[Task brief] Scan the entries and copy each line where the word "piramida" is present.

Scene change data
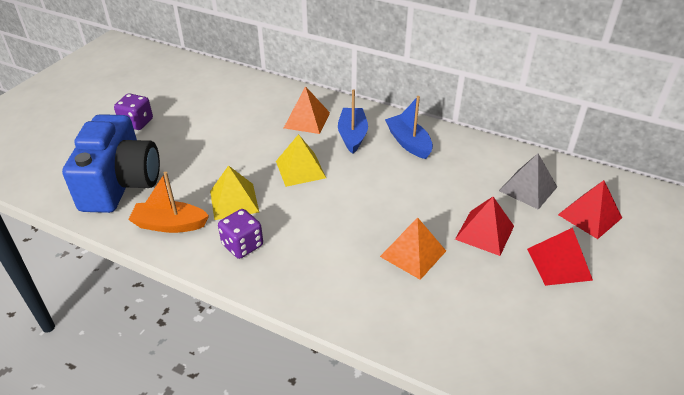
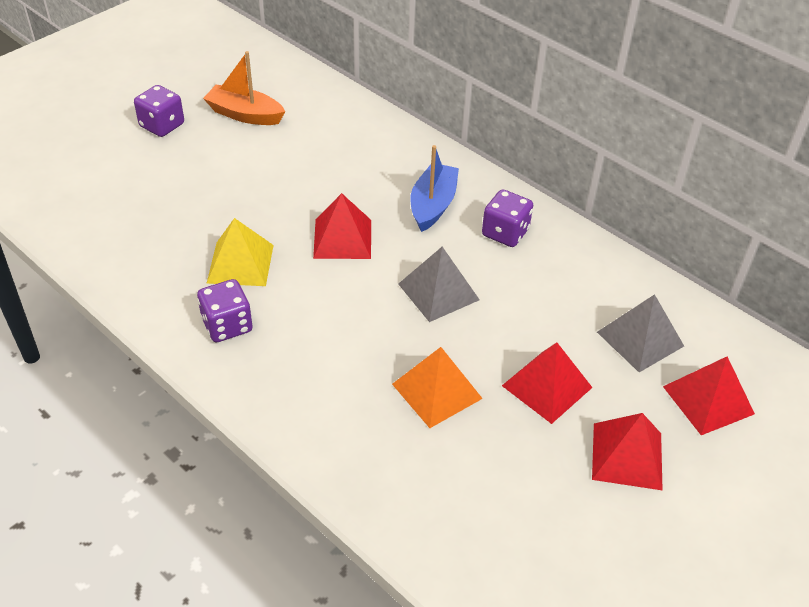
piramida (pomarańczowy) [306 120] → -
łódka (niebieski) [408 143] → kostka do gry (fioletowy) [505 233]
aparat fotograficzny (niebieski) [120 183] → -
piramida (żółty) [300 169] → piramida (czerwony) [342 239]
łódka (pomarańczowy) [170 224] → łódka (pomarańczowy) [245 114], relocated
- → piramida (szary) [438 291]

[Response]
piramida (pomarańczowy) [306 120] → -
piramida (żółty) [300 169] → piramida (czerwony) [342 239]
- → piramida (szary) [438 291]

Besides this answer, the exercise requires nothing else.